## Task to complete
Copy only those lines which run from the line containing "yellow square: (132, 131)" to the end of the entries below, both inclusive, exactly as written and with no pictures.

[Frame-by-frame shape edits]
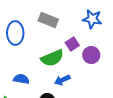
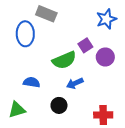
blue star: (92, 19) -> (106, 19), turned -30
gray rectangle: (48, 20) -> (46, 14), moved

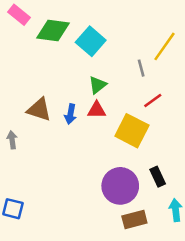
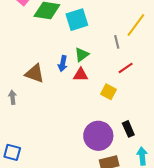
cyan square: (91, 41) -> (77, 20), turned 30
blue arrow: (70, 114) -> (63, 64), moved
yellow square: (132, 131) -> (109, 92), size x0.6

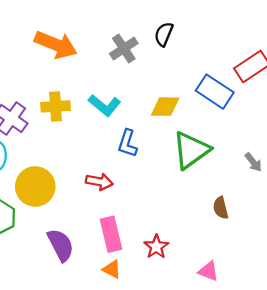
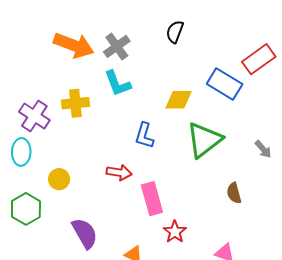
gray cross: (124, 49) -> (117, 46), moved
cyan L-shape: (105, 105) -> (118, 83), moved, turned 32
yellow circle: (35, 186) -> (59, 179), size x0.6
pink rectangle: (111, 234) -> (152, 199), moved

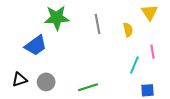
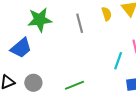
yellow semicircle: (128, 30) -> (107, 14), moved

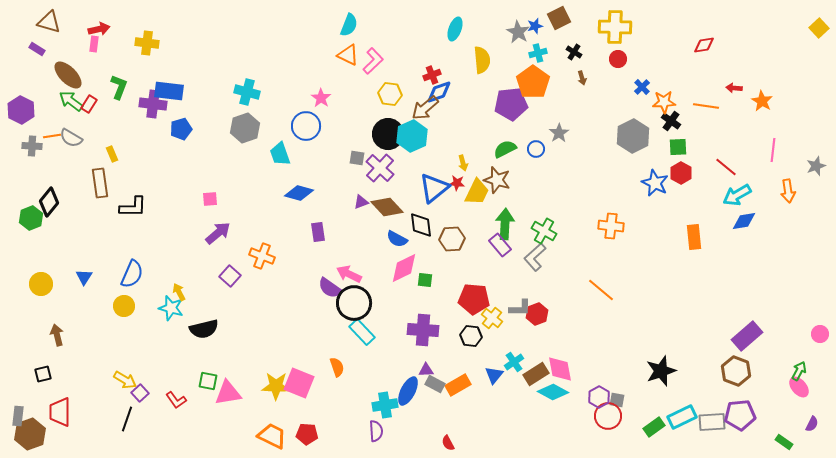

## Problem solution
yellow square: (132, 131) -> (109, 92), size x0.6

gray cross: (124, 49) -> (117, 46), moved
cyan L-shape: (105, 105) -> (118, 83), moved, turned 32
yellow circle: (35, 186) -> (59, 179), size x0.6
pink rectangle: (111, 234) -> (152, 199), moved

yellow semicircle: (128, 30) -> (107, 14), moved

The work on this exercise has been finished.